- Opening Delimiter -

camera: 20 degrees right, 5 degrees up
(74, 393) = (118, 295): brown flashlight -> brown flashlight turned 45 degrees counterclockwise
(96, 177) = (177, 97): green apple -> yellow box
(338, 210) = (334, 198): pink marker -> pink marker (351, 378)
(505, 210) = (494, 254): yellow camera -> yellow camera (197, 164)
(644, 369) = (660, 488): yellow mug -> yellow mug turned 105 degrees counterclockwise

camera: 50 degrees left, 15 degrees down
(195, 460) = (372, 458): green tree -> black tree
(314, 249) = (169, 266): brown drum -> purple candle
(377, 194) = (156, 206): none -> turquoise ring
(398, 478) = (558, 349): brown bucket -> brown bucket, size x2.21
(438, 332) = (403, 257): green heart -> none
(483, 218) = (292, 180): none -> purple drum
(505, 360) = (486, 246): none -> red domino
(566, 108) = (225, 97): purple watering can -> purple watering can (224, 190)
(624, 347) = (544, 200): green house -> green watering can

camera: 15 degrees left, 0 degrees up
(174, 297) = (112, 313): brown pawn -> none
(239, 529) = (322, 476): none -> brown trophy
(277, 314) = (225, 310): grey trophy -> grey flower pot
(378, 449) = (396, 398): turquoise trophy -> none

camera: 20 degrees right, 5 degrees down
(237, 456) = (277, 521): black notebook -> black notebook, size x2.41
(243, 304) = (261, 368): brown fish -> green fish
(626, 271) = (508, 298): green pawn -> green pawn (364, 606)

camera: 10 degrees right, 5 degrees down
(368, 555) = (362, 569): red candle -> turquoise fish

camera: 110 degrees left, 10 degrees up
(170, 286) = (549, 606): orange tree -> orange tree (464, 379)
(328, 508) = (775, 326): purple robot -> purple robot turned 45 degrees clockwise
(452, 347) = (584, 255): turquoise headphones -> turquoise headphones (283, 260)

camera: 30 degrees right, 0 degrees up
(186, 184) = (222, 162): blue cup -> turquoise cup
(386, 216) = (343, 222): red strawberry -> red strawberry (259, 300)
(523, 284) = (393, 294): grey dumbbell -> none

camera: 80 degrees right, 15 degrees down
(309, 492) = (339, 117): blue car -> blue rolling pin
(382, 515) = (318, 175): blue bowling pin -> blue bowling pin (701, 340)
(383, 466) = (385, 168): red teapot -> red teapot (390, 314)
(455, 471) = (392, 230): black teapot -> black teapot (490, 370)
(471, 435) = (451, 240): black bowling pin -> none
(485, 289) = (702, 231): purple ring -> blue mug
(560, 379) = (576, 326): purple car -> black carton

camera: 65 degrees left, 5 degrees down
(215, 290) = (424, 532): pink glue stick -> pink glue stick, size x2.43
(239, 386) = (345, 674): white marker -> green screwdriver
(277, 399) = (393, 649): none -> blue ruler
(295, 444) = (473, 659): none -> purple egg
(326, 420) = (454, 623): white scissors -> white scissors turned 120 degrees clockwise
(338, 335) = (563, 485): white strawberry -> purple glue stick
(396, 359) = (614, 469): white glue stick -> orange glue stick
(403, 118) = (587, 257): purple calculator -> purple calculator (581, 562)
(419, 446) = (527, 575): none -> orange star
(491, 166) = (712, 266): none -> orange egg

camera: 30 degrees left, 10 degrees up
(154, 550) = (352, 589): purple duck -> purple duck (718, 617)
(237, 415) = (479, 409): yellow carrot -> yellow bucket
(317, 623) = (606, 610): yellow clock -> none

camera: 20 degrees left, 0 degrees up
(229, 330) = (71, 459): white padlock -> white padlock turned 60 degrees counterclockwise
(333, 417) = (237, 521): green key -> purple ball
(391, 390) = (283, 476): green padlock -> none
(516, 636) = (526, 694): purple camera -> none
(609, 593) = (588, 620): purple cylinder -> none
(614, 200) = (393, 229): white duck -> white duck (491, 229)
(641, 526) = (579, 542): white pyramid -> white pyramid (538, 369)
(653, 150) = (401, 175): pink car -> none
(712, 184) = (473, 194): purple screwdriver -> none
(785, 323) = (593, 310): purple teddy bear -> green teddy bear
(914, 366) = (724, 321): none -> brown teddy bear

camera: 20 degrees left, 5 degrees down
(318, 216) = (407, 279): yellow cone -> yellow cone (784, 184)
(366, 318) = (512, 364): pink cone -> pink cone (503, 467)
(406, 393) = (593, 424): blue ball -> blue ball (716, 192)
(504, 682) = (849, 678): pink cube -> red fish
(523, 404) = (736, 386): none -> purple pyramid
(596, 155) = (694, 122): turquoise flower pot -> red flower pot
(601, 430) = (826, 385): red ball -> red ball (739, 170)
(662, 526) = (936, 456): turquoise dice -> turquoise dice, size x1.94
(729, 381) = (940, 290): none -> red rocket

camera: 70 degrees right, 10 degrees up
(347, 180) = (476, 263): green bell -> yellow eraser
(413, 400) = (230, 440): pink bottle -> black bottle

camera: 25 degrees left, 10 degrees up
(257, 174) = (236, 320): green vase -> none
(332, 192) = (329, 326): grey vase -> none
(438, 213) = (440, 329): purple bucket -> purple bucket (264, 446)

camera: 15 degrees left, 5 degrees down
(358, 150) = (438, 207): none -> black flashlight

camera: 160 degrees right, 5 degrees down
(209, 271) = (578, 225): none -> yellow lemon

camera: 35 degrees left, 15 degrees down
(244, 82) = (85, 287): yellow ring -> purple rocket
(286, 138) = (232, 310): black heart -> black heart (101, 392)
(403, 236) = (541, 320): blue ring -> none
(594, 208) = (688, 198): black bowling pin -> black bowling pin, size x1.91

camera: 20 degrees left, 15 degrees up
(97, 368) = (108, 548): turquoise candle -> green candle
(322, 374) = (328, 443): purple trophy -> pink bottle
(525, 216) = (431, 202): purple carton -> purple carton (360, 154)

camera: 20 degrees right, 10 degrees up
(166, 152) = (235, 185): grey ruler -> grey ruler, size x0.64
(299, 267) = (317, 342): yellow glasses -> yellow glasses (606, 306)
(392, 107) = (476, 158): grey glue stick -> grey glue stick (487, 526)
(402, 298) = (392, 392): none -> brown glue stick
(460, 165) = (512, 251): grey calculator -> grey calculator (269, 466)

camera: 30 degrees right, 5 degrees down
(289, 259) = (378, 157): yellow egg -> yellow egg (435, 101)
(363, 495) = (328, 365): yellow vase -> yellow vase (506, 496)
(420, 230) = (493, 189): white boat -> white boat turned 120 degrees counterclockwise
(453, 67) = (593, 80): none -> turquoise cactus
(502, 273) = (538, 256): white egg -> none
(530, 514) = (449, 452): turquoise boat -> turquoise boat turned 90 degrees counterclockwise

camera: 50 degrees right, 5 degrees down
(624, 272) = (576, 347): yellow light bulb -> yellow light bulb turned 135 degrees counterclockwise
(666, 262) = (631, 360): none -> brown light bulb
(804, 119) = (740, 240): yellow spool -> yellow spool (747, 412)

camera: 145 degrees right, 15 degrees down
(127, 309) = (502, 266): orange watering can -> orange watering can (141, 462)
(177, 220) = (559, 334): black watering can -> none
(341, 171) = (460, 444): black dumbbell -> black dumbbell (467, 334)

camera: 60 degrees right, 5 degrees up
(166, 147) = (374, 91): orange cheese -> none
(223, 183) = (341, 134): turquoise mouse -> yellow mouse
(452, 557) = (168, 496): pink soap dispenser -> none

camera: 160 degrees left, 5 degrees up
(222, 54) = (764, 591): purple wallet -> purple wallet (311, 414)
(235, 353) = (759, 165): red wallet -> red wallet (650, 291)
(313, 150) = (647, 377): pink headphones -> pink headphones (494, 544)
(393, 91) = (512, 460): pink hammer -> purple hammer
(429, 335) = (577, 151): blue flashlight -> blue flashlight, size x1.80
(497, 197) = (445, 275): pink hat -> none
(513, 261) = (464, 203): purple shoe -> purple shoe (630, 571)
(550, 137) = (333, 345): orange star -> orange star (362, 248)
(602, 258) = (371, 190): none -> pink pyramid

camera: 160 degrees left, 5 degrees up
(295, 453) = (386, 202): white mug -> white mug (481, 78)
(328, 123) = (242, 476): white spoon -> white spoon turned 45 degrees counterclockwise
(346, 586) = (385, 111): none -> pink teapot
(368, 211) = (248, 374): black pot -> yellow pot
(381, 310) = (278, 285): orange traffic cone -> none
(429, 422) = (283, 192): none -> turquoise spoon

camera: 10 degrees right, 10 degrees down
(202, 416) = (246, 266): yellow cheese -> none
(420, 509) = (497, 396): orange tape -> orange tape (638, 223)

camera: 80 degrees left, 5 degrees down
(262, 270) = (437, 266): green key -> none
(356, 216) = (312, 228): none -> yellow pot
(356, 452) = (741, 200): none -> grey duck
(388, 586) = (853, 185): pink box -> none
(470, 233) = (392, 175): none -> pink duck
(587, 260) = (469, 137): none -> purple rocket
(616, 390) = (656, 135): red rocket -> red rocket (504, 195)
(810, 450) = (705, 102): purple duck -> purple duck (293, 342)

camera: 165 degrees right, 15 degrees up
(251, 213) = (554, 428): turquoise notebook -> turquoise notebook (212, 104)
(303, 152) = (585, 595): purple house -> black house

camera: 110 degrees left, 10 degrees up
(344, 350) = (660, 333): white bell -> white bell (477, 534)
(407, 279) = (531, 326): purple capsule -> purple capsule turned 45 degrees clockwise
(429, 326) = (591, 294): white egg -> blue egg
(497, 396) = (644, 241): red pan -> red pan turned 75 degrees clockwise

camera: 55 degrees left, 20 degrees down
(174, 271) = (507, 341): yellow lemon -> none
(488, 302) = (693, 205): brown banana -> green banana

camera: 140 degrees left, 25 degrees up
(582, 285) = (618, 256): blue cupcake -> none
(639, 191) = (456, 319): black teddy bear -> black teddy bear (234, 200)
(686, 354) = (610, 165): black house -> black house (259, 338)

- Closing Delimiter -

* **What is being asked**
Print, please, the lines from the first line of the material through the line that contains "camera: 80 degrees right, 15 degrees down", exactly as written and with nothing added.

* **Result**
camera: 20 degrees right, 5 degrees up
(74, 393) = (118, 295): brown flashlight -> brown flashlight turned 45 degrees counterclockwise
(96, 177) = (177, 97): green apple -> yellow box
(338, 210) = (334, 198): pink marker -> pink marker (351, 378)
(505, 210) = (494, 254): yellow camera -> yellow camera (197, 164)
(644, 369) = (660, 488): yellow mug -> yellow mug turned 105 degrees counterclockwise

camera: 50 degrees left, 15 degrees down
(195, 460) = (372, 458): green tree -> black tree
(314, 249) = (169, 266): brown drum -> purple candle
(377, 194) = (156, 206): none -> turquoise ring
(398, 478) = (558, 349): brown bucket -> brown bucket, size x2.21
(438, 332) = (403, 257): green heart -> none
(483, 218) = (292, 180): none -> purple drum
(505, 360) = (486, 246): none -> red domino
(566, 108) = (225, 97): purple watering can -> purple watering can (224, 190)
(624, 347) = (544, 200): green house -> green watering can

camera: 15 degrees left, 0 degrees up
(174, 297) = (112, 313): brown pawn -> none
(239, 529) = (322, 476): none -> brown trophy
(277, 314) = (225, 310): grey trophy -> grey flower pot
(378, 449) = (396, 398): turquoise trophy -> none

camera: 20 degrees right, 5 degrees down
(237, 456) = (277, 521): black notebook -> black notebook, size x2.41
(243, 304) = (261, 368): brown fish -> green fish
(626, 271) = (508, 298): green pawn -> green pawn (364, 606)

camera: 10 degrees right, 5 degrees down
(368, 555) = (362, 569): red candle -> turquoise fish

camera: 110 degrees left, 10 degrees up
(170, 286) = (549, 606): orange tree -> orange tree (464, 379)
(328, 508) = (775, 326): purple robot -> purple robot turned 45 degrees clockwise
(452, 347) = (584, 255): turquoise headphones -> turquoise headphones (283, 260)

camera: 30 degrees right, 0 degrees up
(186, 184) = (222, 162): blue cup -> turquoise cup
(386, 216) = (343, 222): red strawberry -> red strawberry (259, 300)
(523, 284) = (393, 294): grey dumbbell -> none

camera: 80 degrees right, 15 degrees down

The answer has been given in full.